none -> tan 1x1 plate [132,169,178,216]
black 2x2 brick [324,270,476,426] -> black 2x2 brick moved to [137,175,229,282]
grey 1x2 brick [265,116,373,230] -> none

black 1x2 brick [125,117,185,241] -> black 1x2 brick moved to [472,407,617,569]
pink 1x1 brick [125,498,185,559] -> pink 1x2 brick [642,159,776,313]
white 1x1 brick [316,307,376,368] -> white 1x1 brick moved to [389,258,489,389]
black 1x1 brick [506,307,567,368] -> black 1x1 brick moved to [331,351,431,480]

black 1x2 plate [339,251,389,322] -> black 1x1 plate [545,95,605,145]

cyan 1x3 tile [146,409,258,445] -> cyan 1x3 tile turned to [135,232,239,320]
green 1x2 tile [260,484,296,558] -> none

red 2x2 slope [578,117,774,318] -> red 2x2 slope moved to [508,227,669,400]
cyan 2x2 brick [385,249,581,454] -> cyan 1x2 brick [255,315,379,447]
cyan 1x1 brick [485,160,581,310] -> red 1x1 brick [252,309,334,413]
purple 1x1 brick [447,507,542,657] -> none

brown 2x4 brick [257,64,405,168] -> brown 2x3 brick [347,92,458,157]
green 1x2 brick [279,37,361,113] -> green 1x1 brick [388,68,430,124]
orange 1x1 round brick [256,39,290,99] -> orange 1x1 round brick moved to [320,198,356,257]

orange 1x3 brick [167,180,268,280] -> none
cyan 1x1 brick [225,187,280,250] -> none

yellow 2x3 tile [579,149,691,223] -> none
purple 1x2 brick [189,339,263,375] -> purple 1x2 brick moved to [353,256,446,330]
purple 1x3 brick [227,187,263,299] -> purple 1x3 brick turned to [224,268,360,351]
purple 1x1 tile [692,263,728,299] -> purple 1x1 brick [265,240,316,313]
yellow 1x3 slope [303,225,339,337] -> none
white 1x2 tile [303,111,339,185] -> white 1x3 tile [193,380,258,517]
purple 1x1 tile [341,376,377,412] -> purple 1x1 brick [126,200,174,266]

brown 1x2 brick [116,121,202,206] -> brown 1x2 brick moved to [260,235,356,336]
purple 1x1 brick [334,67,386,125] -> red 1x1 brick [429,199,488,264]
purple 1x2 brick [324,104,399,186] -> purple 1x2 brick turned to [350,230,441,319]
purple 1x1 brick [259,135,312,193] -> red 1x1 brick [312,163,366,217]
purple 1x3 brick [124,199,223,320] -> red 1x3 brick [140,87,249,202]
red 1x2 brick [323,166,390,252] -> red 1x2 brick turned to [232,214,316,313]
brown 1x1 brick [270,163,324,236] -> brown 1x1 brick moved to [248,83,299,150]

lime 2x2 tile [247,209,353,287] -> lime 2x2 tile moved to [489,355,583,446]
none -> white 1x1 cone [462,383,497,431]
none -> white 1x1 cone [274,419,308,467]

---

**Activity:**
When the word "green" shows up in a line of the entries, report that line.

**Answer area:**
green 1x2 tile [260,484,296,558] -> none
green 1x2 brick [279,37,361,113] -> green 1x1 brick [388,68,430,124]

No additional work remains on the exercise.